[Data excerpts]
[Start of Attachment]
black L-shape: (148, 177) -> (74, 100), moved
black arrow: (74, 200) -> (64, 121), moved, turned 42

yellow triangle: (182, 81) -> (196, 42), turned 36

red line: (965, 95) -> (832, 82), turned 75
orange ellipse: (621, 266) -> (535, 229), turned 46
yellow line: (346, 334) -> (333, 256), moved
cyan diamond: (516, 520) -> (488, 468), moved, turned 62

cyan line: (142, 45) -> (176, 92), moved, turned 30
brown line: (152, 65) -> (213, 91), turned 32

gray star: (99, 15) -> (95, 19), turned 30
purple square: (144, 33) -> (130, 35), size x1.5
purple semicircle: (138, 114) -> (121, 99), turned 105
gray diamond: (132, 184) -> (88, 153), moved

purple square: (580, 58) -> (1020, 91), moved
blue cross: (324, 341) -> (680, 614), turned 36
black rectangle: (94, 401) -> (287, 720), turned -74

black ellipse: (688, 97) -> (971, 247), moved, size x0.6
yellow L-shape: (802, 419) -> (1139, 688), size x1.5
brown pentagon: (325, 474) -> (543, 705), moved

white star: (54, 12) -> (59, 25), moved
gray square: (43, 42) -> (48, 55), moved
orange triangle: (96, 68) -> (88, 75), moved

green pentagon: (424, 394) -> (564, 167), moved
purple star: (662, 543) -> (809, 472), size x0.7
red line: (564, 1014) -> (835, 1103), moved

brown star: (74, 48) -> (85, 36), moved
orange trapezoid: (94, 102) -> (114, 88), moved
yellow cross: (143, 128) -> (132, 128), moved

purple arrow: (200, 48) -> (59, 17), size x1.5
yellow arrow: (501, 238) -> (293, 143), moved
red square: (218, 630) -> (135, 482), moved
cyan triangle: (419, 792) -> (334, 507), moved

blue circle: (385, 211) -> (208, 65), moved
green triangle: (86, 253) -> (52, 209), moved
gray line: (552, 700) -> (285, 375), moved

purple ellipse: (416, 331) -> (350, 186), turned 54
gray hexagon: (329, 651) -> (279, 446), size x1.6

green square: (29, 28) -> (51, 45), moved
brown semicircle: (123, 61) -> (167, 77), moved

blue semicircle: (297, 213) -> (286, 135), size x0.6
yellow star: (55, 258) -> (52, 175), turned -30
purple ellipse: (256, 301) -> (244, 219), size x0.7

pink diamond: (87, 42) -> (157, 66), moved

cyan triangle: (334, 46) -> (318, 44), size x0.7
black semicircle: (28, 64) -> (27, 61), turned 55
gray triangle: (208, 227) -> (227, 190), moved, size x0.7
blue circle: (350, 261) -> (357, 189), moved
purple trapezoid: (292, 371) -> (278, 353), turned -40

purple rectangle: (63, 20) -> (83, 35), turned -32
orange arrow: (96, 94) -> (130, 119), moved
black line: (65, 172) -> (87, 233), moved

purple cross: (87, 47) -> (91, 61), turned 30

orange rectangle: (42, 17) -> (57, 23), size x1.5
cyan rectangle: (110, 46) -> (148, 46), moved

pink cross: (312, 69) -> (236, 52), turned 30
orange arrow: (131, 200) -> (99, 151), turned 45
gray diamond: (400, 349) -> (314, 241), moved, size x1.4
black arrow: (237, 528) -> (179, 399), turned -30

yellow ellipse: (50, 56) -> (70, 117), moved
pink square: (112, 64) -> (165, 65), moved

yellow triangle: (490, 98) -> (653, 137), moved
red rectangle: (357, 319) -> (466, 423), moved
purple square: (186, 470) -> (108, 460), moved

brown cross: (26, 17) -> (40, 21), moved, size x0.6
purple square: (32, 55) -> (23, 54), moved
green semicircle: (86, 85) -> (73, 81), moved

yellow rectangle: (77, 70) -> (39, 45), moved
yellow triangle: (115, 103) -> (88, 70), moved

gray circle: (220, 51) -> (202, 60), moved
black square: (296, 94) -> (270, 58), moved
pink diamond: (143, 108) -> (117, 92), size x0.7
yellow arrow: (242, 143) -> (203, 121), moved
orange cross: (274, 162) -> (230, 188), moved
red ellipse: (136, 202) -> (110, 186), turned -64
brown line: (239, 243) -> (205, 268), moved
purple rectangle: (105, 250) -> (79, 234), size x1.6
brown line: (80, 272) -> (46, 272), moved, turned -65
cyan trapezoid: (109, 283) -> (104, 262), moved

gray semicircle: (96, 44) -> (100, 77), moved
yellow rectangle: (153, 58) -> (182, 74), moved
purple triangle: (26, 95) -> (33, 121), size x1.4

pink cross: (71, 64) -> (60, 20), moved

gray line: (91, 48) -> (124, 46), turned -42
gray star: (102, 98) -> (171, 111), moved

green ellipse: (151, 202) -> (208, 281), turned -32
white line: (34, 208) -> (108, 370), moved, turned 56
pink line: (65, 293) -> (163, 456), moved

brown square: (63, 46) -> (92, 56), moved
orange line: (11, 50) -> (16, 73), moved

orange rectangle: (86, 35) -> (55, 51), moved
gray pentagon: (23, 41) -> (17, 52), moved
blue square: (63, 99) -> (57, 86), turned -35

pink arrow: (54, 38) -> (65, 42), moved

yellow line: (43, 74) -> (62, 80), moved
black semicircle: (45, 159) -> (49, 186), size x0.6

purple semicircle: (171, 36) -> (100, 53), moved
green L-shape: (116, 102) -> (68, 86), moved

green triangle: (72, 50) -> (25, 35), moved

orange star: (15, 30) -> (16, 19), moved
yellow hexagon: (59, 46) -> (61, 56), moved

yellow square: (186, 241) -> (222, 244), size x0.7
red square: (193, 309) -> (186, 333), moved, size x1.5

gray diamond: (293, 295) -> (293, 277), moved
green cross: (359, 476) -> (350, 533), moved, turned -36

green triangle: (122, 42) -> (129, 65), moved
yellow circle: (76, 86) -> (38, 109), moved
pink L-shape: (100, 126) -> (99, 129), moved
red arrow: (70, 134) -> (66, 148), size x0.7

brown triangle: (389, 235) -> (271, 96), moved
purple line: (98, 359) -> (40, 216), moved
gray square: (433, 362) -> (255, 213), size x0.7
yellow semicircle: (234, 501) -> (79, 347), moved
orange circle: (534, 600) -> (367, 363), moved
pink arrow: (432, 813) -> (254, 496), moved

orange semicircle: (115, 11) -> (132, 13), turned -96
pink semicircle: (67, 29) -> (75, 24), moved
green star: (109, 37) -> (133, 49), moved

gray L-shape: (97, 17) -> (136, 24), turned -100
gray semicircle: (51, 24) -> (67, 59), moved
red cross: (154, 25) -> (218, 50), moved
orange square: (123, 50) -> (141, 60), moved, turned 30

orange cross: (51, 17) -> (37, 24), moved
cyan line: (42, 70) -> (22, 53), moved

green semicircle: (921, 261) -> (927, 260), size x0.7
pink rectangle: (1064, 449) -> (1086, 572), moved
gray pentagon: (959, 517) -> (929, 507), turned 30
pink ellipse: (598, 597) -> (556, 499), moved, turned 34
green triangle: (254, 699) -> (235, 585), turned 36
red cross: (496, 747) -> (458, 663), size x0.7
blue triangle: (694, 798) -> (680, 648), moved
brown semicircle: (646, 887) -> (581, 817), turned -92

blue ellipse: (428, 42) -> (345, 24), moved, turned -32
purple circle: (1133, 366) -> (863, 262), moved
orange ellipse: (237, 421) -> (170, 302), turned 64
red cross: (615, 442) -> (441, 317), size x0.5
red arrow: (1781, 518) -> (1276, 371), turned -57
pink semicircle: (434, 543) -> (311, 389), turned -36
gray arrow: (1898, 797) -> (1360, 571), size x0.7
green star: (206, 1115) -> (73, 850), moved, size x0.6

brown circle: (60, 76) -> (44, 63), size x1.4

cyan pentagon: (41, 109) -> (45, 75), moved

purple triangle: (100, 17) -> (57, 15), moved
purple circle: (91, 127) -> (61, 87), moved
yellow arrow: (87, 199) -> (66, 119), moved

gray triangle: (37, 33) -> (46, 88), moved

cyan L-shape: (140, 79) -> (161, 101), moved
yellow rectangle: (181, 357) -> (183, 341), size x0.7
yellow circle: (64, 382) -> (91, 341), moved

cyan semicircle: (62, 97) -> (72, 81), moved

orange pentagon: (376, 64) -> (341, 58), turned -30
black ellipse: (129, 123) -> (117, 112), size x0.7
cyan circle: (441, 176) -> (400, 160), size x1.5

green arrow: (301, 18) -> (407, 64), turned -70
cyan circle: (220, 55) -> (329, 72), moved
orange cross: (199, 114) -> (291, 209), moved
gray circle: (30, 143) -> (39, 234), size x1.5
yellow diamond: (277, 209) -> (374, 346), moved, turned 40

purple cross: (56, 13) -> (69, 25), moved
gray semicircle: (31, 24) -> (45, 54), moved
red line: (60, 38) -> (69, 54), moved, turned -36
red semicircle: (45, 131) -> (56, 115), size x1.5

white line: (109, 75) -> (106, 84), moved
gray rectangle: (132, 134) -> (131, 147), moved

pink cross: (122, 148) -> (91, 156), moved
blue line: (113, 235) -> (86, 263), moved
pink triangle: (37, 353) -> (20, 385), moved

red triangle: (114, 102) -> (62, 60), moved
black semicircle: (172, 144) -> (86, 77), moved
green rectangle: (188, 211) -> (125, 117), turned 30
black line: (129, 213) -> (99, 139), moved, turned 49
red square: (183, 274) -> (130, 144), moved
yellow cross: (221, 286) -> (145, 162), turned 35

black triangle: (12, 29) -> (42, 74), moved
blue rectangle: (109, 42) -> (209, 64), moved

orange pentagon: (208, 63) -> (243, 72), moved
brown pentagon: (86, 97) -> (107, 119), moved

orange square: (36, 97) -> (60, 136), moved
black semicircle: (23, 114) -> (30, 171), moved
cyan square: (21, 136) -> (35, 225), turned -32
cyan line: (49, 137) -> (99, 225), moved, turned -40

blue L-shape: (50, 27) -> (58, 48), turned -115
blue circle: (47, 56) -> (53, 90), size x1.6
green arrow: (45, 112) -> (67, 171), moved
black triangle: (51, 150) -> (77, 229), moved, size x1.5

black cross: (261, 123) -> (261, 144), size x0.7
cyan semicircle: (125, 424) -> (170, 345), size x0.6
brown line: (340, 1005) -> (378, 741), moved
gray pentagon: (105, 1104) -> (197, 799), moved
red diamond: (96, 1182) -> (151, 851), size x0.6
[End of Attachment]
Output these and nothing else: the lines from the one holding "red line: (60, 38)" through the final line of the entries above, exactly as they appear.

Output for this task:
red line: (60, 38) -> (69, 54), moved, turned -36
red semicircle: (45, 131) -> (56, 115), size x1.5

white line: (109, 75) -> (106, 84), moved
gray rectangle: (132, 134) -> (131, 147), moved

pink cross: (122, 148) -> (91, 156), moved
blue line: (113, 235) -> (86, 263), moved
pink triangle: (37, 353) -> (20, 385), moved

red triangle: (114, 102) -> (62, 60), moved
black semicircle: (172, 144) -> (86, 77), moved
green rectangle: (188, 211) -> (125, 117), turned 30
black line: (129, 213) -> (99, 139), moved, turned 49
red square: (183, 274) -> (130, 144), moved
yellow cross: (221, 286) -> (145, 162), turned 35

black triangle: (12, 29) -> (42, 74), moved
blue rectangle: (109, 42) -> (209, 64), moved

orange pentagon: (208, 63) -> (243, 72), moved
brown pentagon: (86, 97) -> (107, 119), moved

orange square: (36, 97) -> (60, 136), moved
black semicircle: (23, 114) -> (30, 171), moved
cyan square: (21, 136) -> (35, 225), turned -32
cyan line: (49, 137) -> (99, 225), moved, turned -40

blue L-shape: (50, 27) -> (58, 48), turned -115
blue circle: (47, 56) -> (53, 90), size x1.6
green arrow: (45, 112) -> (67, 171), moved
black triangle: (51, 150) -> (77, 229), moved, size x1.5

black cross: (261, 123) -> (261, 144), size x0.7
cyan semicircle: (125, 424) -> (170, 345), size x0.6
brown line: (340, 1005) -> (378, 741), moved
gray pentagon: (105, 1104) -> (197, 799), moved
red diamond: (96, 1182) -> (151, 851), size x0.6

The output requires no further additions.